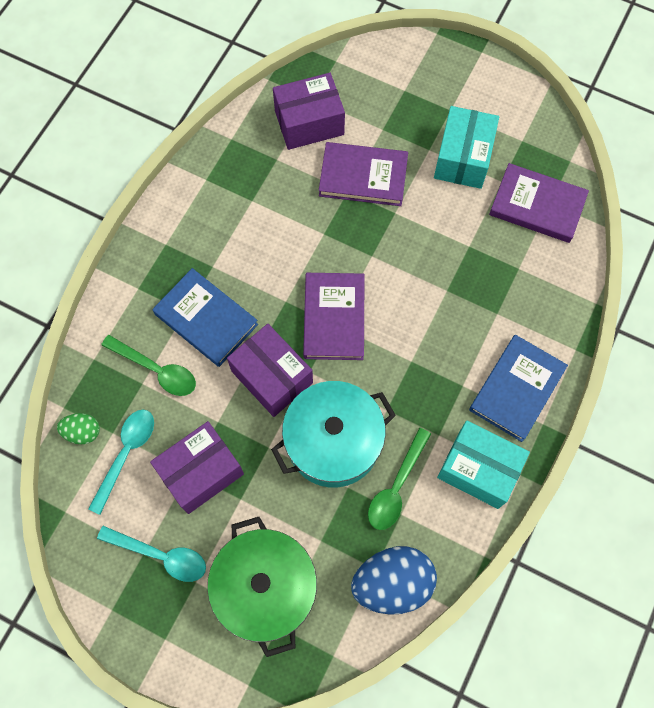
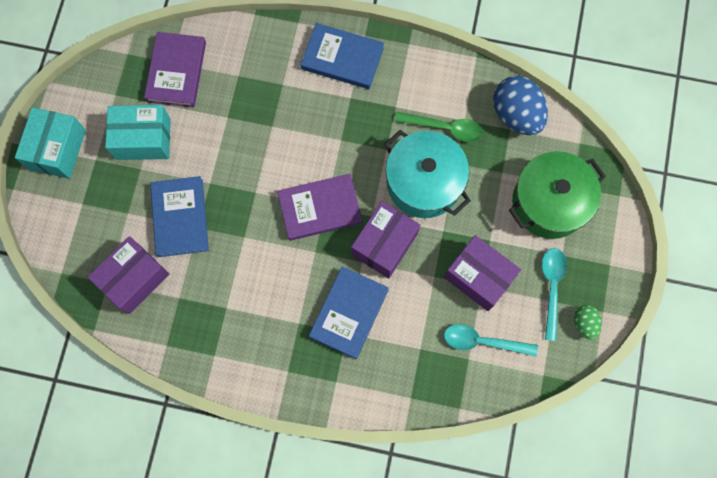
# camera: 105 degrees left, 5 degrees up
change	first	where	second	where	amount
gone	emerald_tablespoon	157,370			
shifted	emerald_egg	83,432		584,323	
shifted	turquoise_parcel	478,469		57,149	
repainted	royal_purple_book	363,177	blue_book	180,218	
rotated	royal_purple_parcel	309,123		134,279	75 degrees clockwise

### [Task to complete]
Isolate the lines above that contain the word "degrees" and copy them.

### [Solution to this exercise]
# camera: 105 degrees left, 5 degrees up
rotated	royal_purple_parcel	309,123		134,279	75 degrees clockwise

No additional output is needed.